▶ [Problem details]: Copy out each line in the records that contains the string "coordinates", matching case exactly.

▶ [Records from a collection]:
★ ★ ★ ★ ★

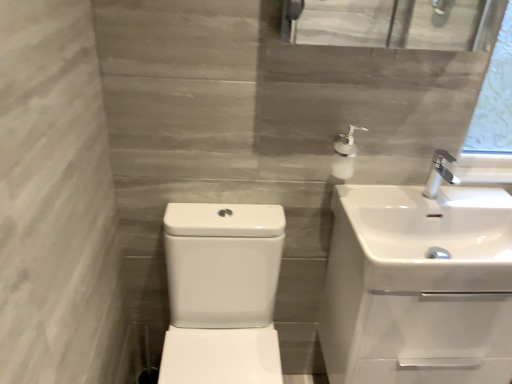
Question: Considering the relative sizes of white glossy soap dispenser at upper right and white glossy sink at center, which is the third sink from right to left, in the image provided, is white glossy soap dispenser at upper right smaller than white glossy sink at center, which is the third sink from right to left,?

Choices:
 (A) yes
 (B) no

Answer: (A)

Question: From the image's perspective, is white glossy soap dispenser at upper right located above white glossy sink at center, which is the third sink from right to left?

Choices:
 (A) yes
 (B) no

Answer: (A)

Question: Considering the relative sizes of white glossy soap dispenser at upper right and white glossy sink at center, which is counted as the first sink, starting from the left, in the image provided, is white glossy soap dispenser at upper right thinner than white glossy sink at center, which is counted as the first sink, starting from the left,?

Choices:
 (A) no
 (B) yes

Answer: (B)

Question: Is white glossy sink at center, which is the third sink from right to left, inside white glossy soap dispenser at upper right?

Choices:
 (A) no
 (B) yes

Answer: (A)

Question: Would you say white glossy soap dispenser at upper right is a long distance from white glossy sink at center, which is the third sink from right to left?

Choices:
 (A) yes
 (B) no

Answer: (B)

Question: Is white glossy sink at center, which is counted as the first sink, starting from the left, in front of or behind white glossy sink at right, the second sink positioned from the right, in the image?

Choices:
 (A) front
 (B) behind

Answer: (A)

Question: From the image's perspective, is white glossy sink at center, which is counted as the first sink, starting from the left, above or below white glossy sink at right, which is counted as the second sink, starting from the left?

Choices:
 (A) below
 (B) above

Answer: (A)

Question: Considering the positions of white glossy sink at center, which is counted as the first sink, starting from the left, and white glossy sink at right, which is counted as the second sink, starting from the left, in the image, is white glossy sink at center, which is counted as the first sink, starting from the left, bigger or smaller than white glossy sink at right, which is counted as the second sink, starting from the left,?

Choices:
 (A) big
 (B) small

Answer: (A)

Question: Is white glossy sink at center, which is the third sink from right to left, to the left or to the right of white glossy sink at right, which is counted as the second sink, starting from the left, in the image?

Choices:
 (A) left
 (B) right

Answer: (A)

Question: From the image's perspective, is white glossy sink at upper right, which ranks as the 3th sink in left-to-right order, positioned above or below white glossy sink at right, which is counted as the second sink, starting from the left?

Choices:
 (A) below
 (B) above

Answer: (B)

Question: Is point (385, 205) closer or farther from the camera than point (395, 281)?

Choices:
 (A) closer
 (B) farther

Answer: (B)

Question: Is white glossy sink at upper right, which ranks as the 3th sink in left-to-right order, wider or thinner than white glossy sink at right, which is counted as the second sink, starting from the left?

Choices:
 (A) thin
 (B) wide

Answer: (B)

Question: In terms of height, does white glossy sink at upper right, which is the 1th sink in right-to-left order, look taller or shorter compared to white glossy sink at right, the second sink positioned from the right?

Choices:
 (A) tall
 (B) short

Answer: (B)

Question: From the image's perspective, is white glossy soap dispenser at upper right located above or below white glossy sink at upper right, which is the 1th sink in right-to-left order?

Choices:
 (A) below
 (B) above

Answer: (B)

Question: Is white glossy soap dispenser at upper right bigger or smaller than white glossy sink at upper right, which is the 1th sink in right-to-left order?

Choices:
 (A) big
 (B) small

Answer: (B)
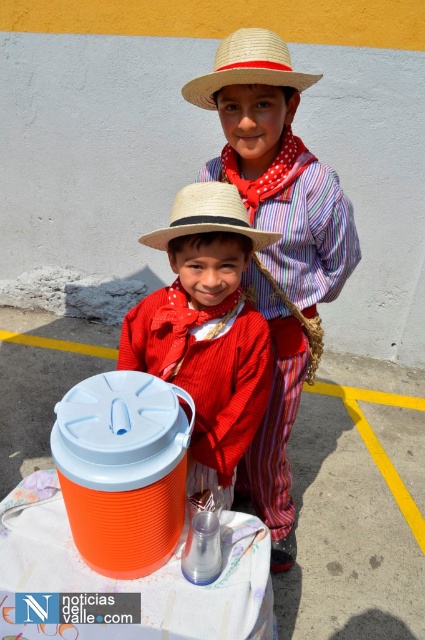
Which is in front, point (217, 209) or point (280, 61)?

Point (217, 209) is in front.

Is matte straw hat at center positioned before strawhat at upper center?

Yes.

Is point (201, 301) positioned in front of point (252, 83)?

That is True.

Find the location of a particular element. matte straw hat at center is located at coordinates (206, 326).

The image size is (425, 640). Identify the location of matte plastic bucket at center. (277, 244).

Image resolution: width=425 pixels, height=640 pixels. What are the coordinates of `matte plastic bucket at center` in the screenshot? It's located at (277, 244).

Looking at this image, is strawhat at upper center above strawhat at center?

Correct, strawhat at upper center is located above strawhat at center.

Does point (209, 83) come farther from viewer compared to point (189, 220)?

Yes, point (209, 83) is farther from viewer.

Locate an element on the screen. The width and height of the screenshot is (425, 640). strawhat at upper center is located at coordinates [x=246, y=67].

★ ★ ★ ★ ★

▶ [Answer in full]:
Find the location of a particular element. matte straw hat at center is located at coordinates (206, 326).
Image resolution: width=425 pixels, height=640 pixels. What are the coordinates of `matte plastic bucket at center` in the screenshot? It's located at (277, 244).
Locate an element on the screen. The width and height of the screenshot is (425, 640). strawhat at upper center is located at coordinates [x=246, y=67].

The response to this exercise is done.